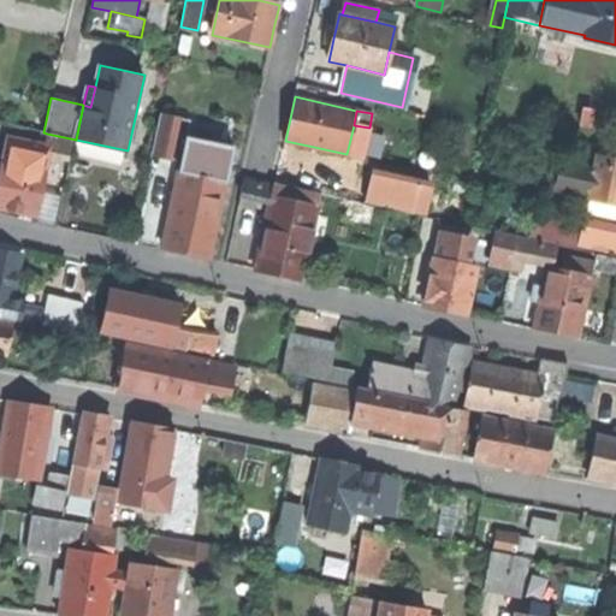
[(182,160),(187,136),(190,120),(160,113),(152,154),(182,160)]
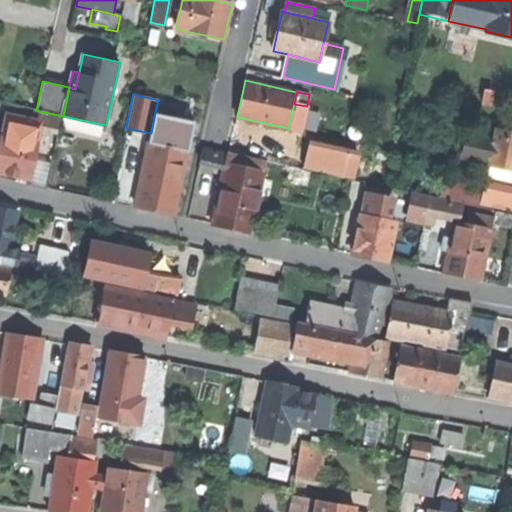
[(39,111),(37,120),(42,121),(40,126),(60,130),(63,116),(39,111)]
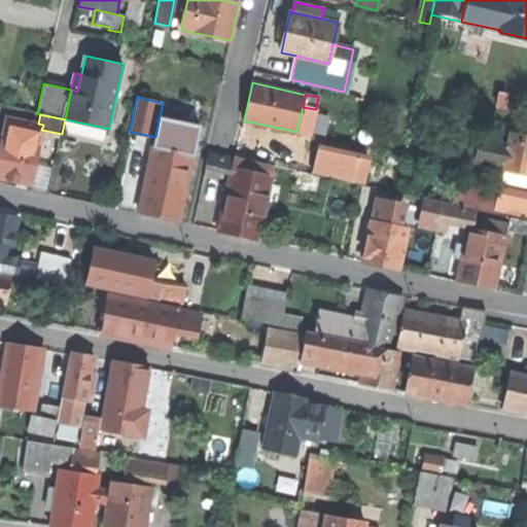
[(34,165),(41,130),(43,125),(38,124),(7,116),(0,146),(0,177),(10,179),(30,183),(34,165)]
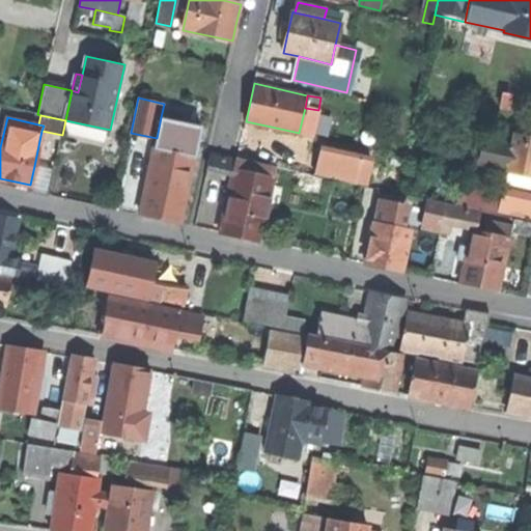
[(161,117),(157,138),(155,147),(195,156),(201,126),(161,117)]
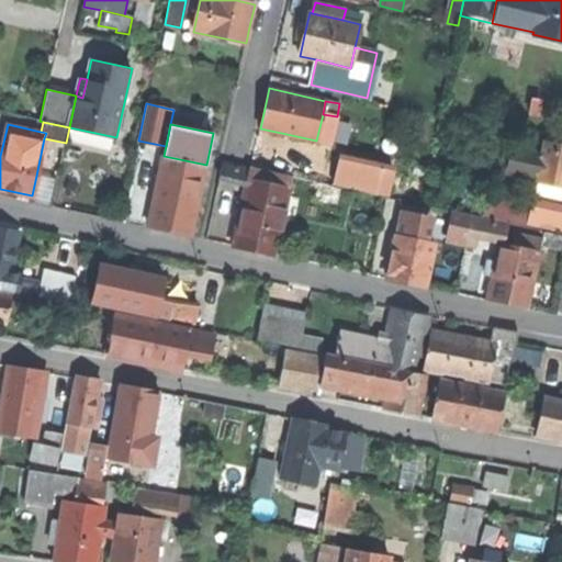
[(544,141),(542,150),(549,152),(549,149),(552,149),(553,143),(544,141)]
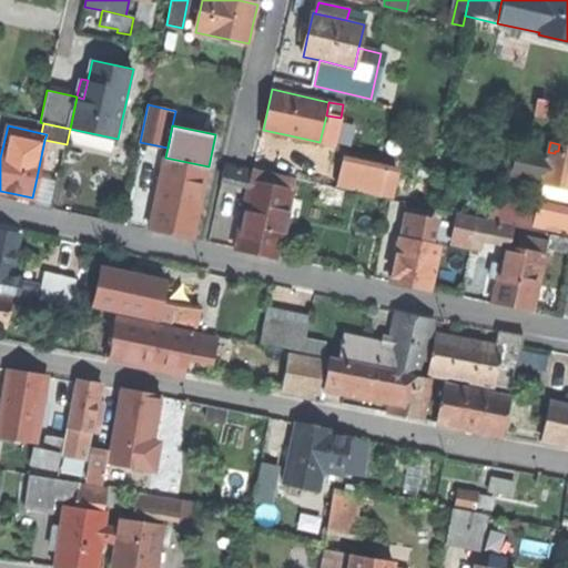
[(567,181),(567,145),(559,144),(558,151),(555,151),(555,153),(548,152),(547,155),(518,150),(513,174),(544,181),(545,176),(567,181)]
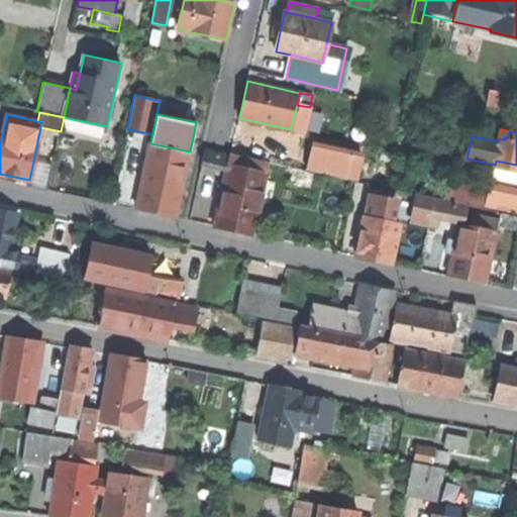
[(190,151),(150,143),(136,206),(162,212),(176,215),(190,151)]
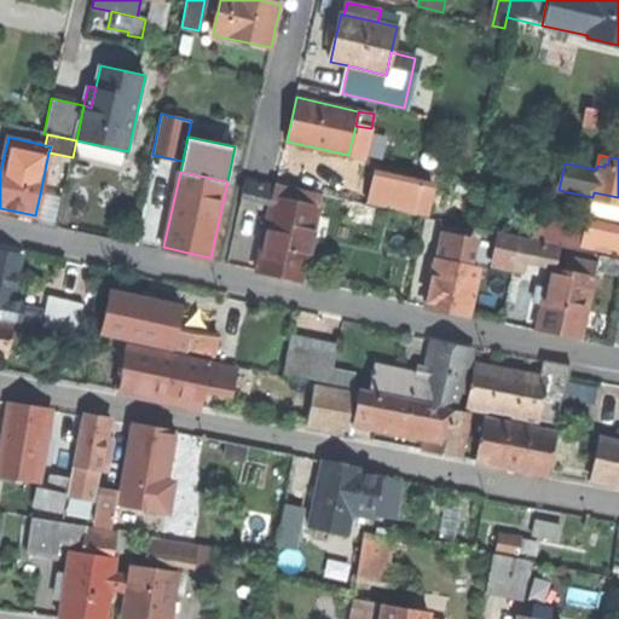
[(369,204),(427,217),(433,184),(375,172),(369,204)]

######

> REQUEST: Restate every record exactly, please; do not copy the pictures.

> ANSWER SPACE:
[(182,160),(187,136),(190,120),(160,113),(152,154),(182,160)]
[(39,111),(37,120),(42,121),(40,126),(60,130),(63,116),(39,111)]
[(34,165),(41,130),(43,125),(38,124),(7,116),(0,146),(0,177),(10,179),(30,183),(34,165)]
[(161,117),(157,138),(155,147),(195,156),(201,126),(161,117)]
[(544,141),(542,150),(549,152),(549,149),(552,149),(553,143),(544,141)]
[(567,181),(567,145),(559,144),(558,151),(555,151),(555,153),(548,152),(547,155),(518,150),(513,174),(544,181),(545,176),(567,181)]
[(190,151),(150,143),(136,206),(162,212),(176,215),(190,151)]
[(369,204),(427,217),(433,184),(375,172),(369,204)]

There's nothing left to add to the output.